• [How to complete this task] An exact transcription of all the data is required, with every image removed.

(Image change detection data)

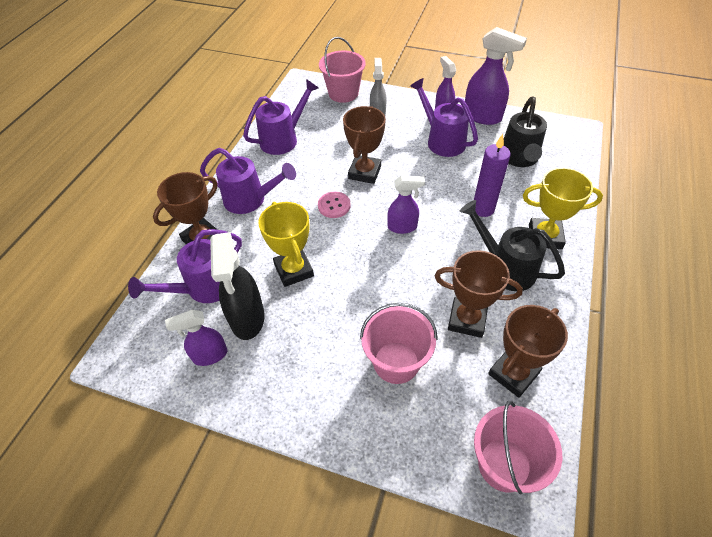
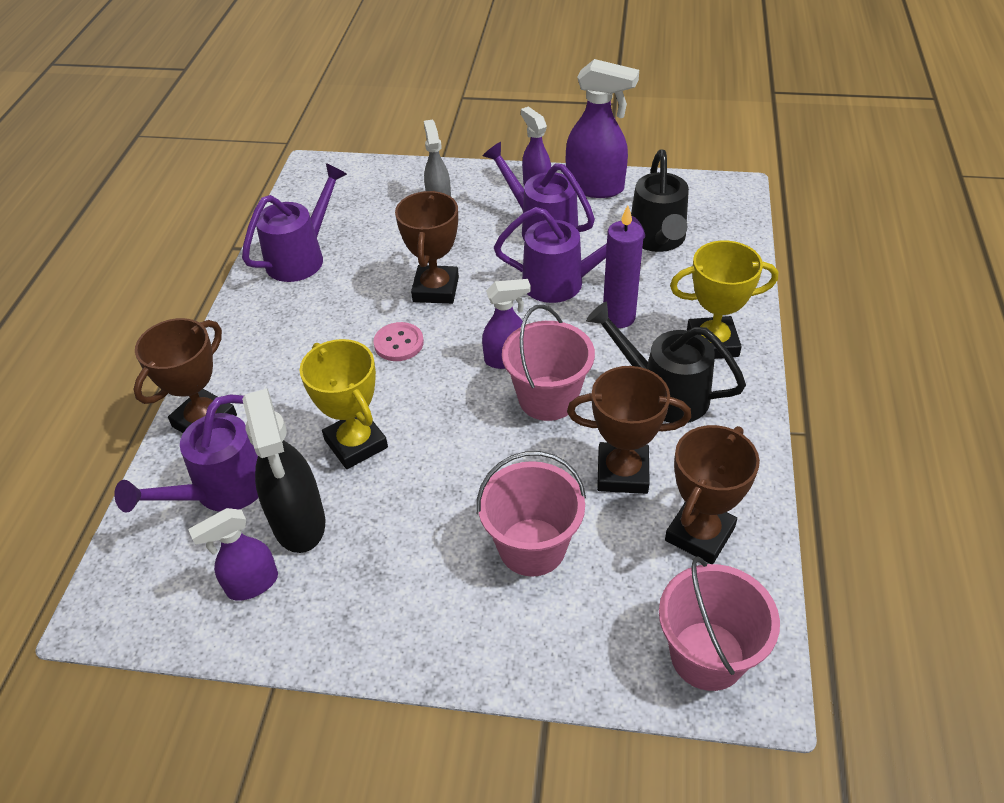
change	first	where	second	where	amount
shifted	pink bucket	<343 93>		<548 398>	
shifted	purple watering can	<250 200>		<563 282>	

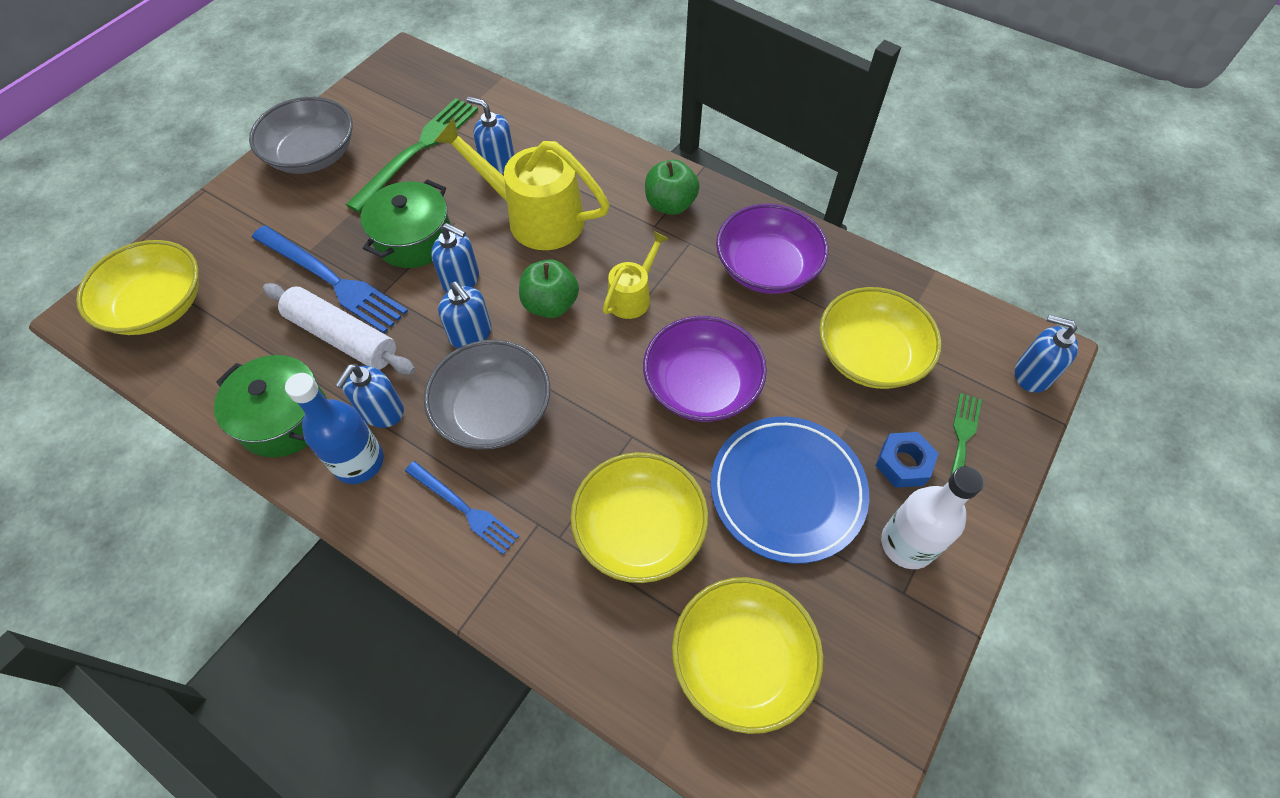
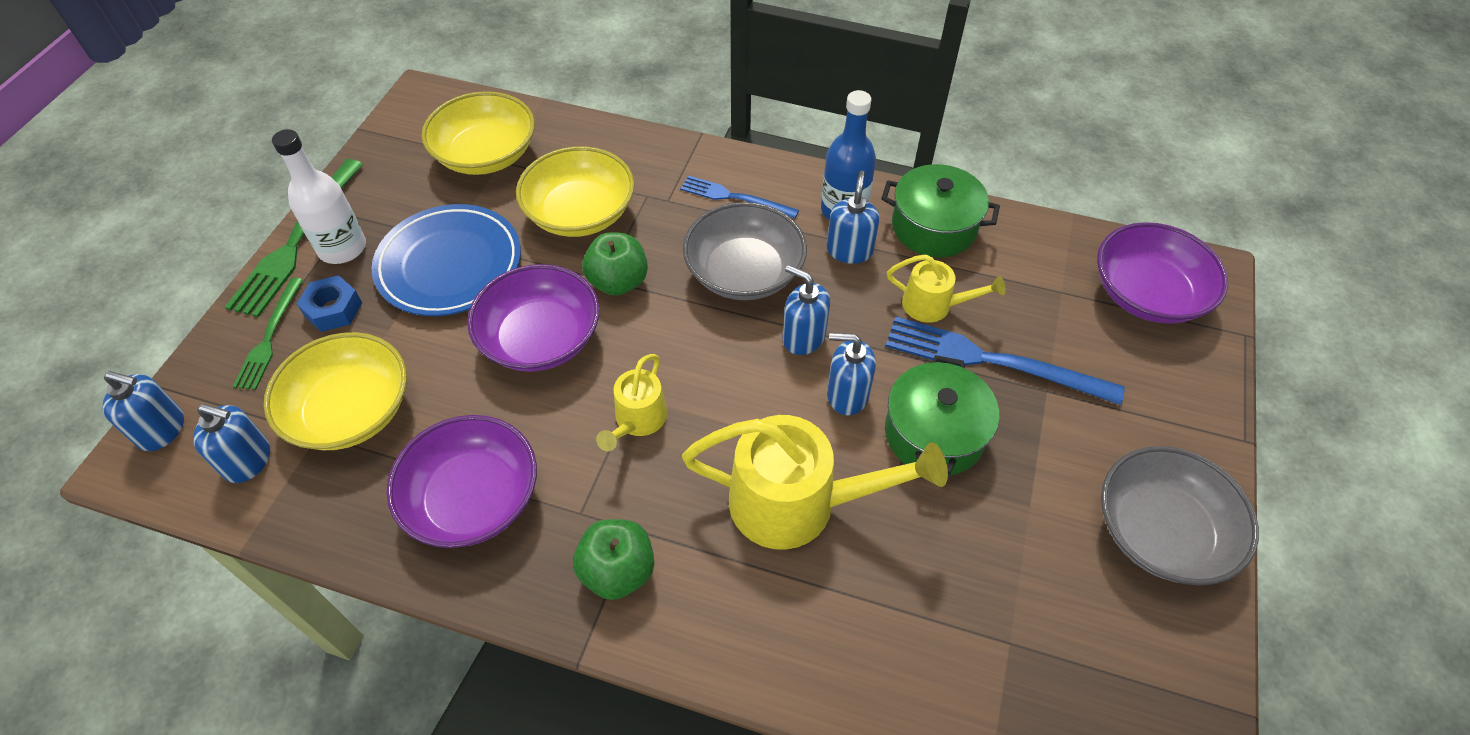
change	first	where	second	where	amount
shifted	blue soap dispenser	<497 163>		<248 460>	
shifted	green fork	<418 150>		<297 241>	
repainted	yellow bowl	<158 306>	purple bowl	<1147 294>	
shifted	green apple	<550 304>		<618 282>	
swapped	white rolling pin	<343 337>	yellow watering can	<934 305>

• [Written solution]
change	first	where	second	where	amount
shifted	pink bucket	<343 93>		<548 398>	
shifted	purple watering can	<250 200>		<563 282>	

change	first	where	second	where	amount
shifted	blue soap dispenser	<497 163>		<248 460>	
shifted	green fork	<418 150>		<297 241>	
repainted	yellow bowl	<158 306>	purple bowl	<1147 294>	
shifted	green apple	<550 304>		<618 282>	
swapped	white rolling pin	<343 337>	yellow watering can	<934 305>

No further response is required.